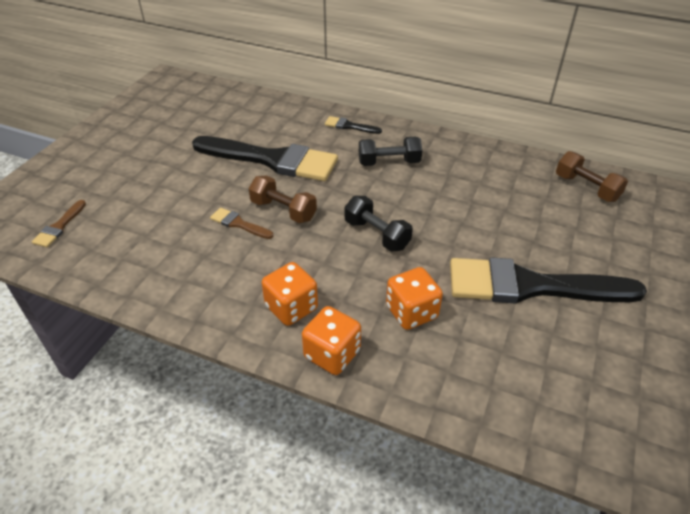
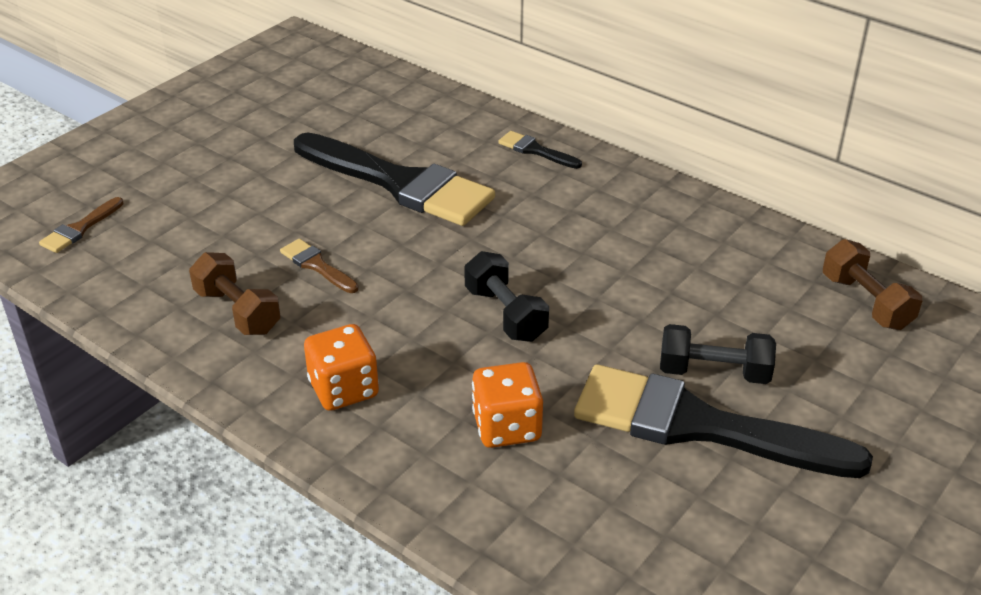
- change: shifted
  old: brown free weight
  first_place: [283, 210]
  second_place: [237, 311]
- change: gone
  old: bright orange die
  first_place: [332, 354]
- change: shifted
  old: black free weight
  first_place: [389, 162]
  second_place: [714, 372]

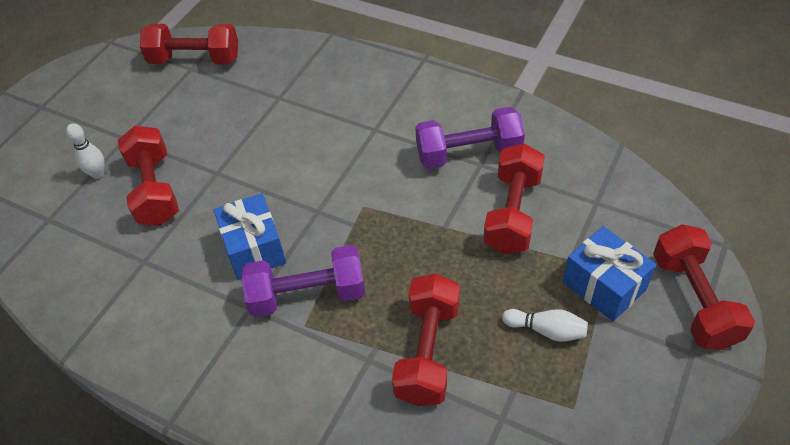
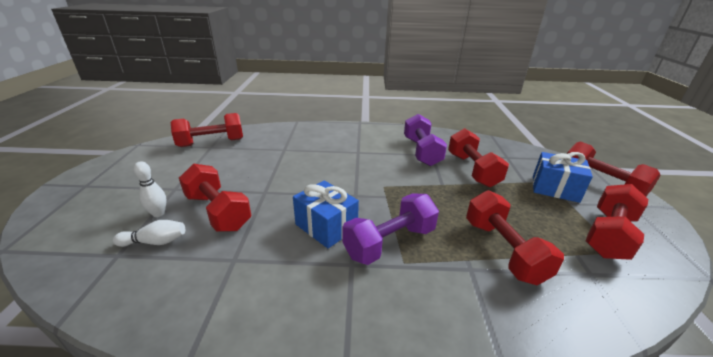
- change: rotated
  old: violet free weight
  first_place: [468, 153]
  second_place: [421, 151]
  degrees: -60
- change: shifted
  old: snow-white bowling pin
  first_place: [546, 330]
  second_place: [155, 242]
- change: new
  new: scarlet free weight
  second_place: [608, 235]

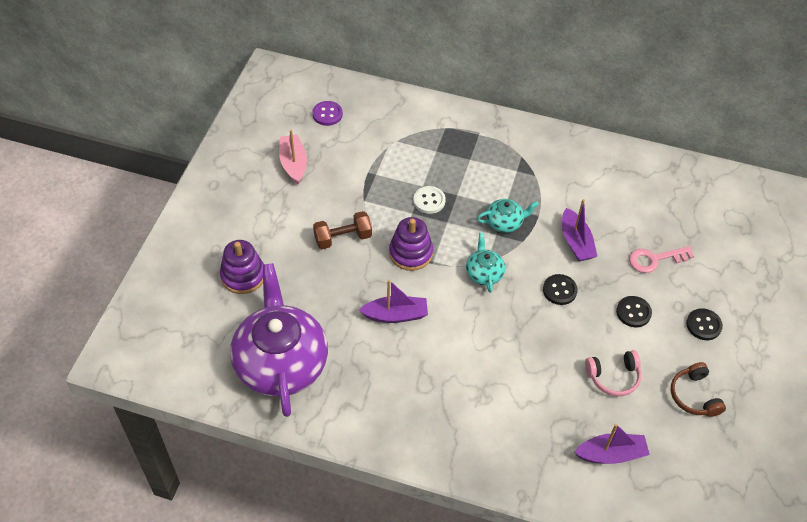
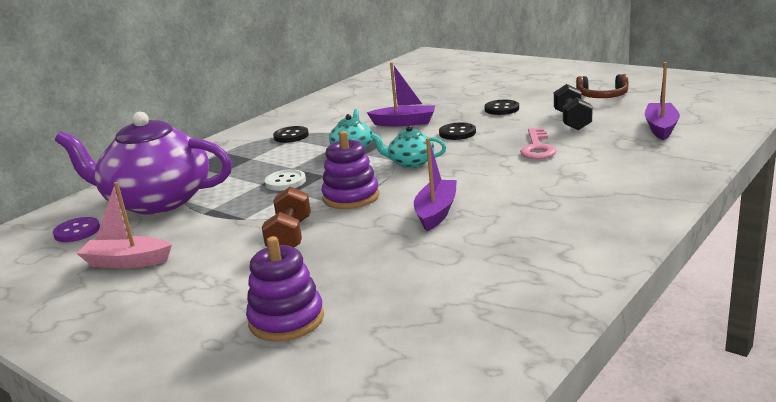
- change: shifted
  old: violet teapot
  first_place: [281, 362]
  second_place: [157, 201]
- change: swapped
  old: pink headphones
  new: black free weight
  first_place: [613, 377]
  second_place: [572, 121]
- change: shifted
  old: pink latchkey
  first_place: [655, 259]
  second_place: [537, 148]
- change: shifted
  old: black sewing button
  first_place: [703, 325]
  second_place: [291, 136]

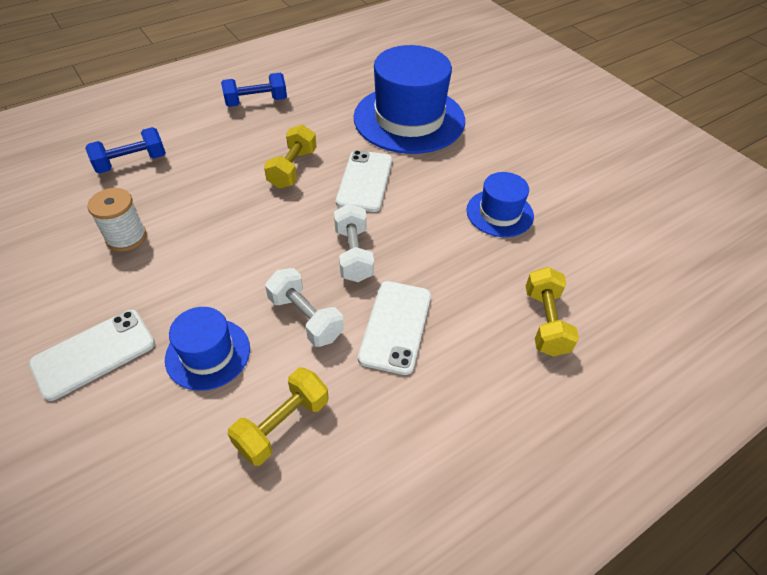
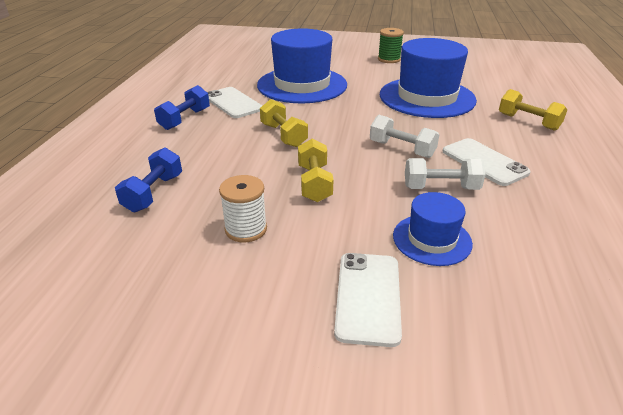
- change: shifted
  old: golden free weight
  first_place: [282, 425]
  second_place: [314, 183]
- change: shifted
  old: snow-white smartphone
  first_place: [365, 181]
  second_place: [233, 103]
- change: scaled
  old: royal blue hat
  first_place: [499, 213]
  second_place: [427, 97]
  factor: 1.94
- change: new
  new: leaf-green reel of thread
  second_place: [389, 59]

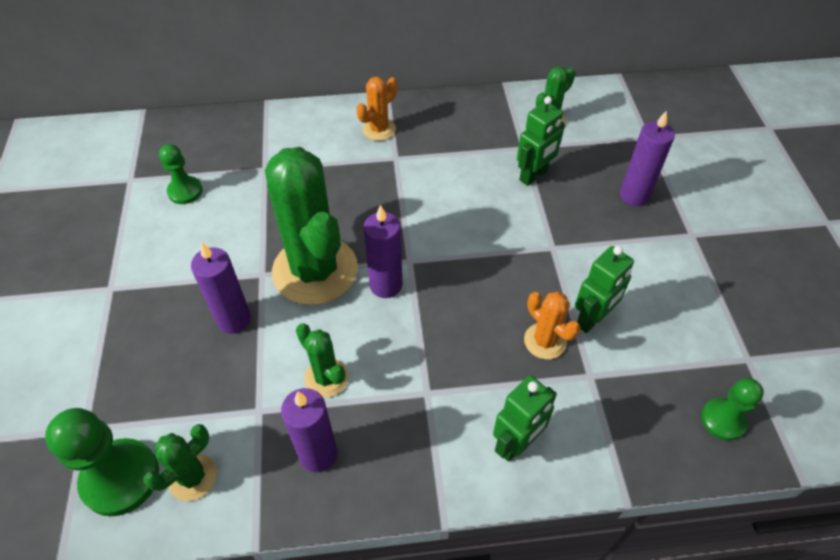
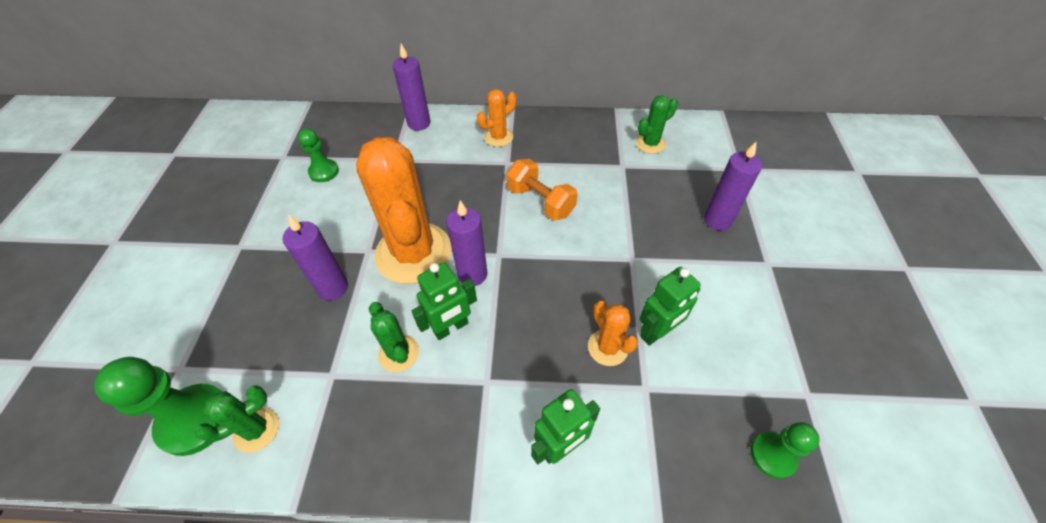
- change: repainted
  old: leaf-green saguaro cactus
  new: bright orange saguaro cactus
  first_place: [315, 270]
  second_place: [414, 253]
- change: shifted
  old: violet candle
  first_place: [318, 454]
  second_place: [419, 123]
- change: shifted
  old: leaf-green robot figure
  first_place: [533, 176]
  second_place: [451, 328]
- change: new
  new: bright orange free weight
  second_place: [540, 201]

━━━━

ASSIGNMENT
I'd like every record printed exactly, with the pictures left out.

REPLY TO THE TASK
- change: shifted
  old: brown free weight
  first_place: [283, 210]
  second_place: [237, 311]
- change: gone
  old: bright orange die
  first_place: [332, 354]
- change: shifted
  old: black free weight
  first_place: [389, 162]
  second_place: [714, 372]

- change: rotated
  old: violet free weight
  first_place: [468, 153]
  second_place: [421, 151]
  degrees: -60
- change: shifted
  old: snow-white bowling pin
  first_place: [546, 330]
  second_place: [155, 242]
- change: new
  new: scarlet free weight
  second_place: [608, 235]

- change: shifted
  old: violet teapot
  first_place: [281, 362]
  second_place: [157, 201]
- change: swapped
  old: pink headphones
  new: black free weight
  first_place: [613, 377]
  second_place: [572, 121]
- change: shifted
  old: pink latchkey
  first_place: [655, 259]
  second_place: [537, 148]
- change: shifted
  old: black sewing button
  first_place: [703, 325]
  second_place: [291, 136]

- change: shifted
  old: golden free weight
  first_place: [282, 425]
  second_place: [314, 183]
- change: shifted
  old: snow-white smartphone
  first_place: [365, 181]
  second_place: [233, 103]
- change: scaled
  old: royal blue hat
  first_place: [499, 213]
  second_place: [427, 97]
  factor: 1.94
- change: new
  new: leaf-green reel of thread
  second_place: [389, 59]

- change: repainted
  old: leaf-green saguaro cactus
  new: bright orange saguaro cactus
  first_place: [315, 270]
  second_place: [414, 253]
- change: shifted
  old: violet candle
  first_place: [318, 454]
  second_place: [419, 123]
- change: shifted
  old: leaf-green robot figure
  first_place: [533, 176]
  second_place: [451, 328]
- change: new
  new: bright orange free weight
  second_place: [540, 201]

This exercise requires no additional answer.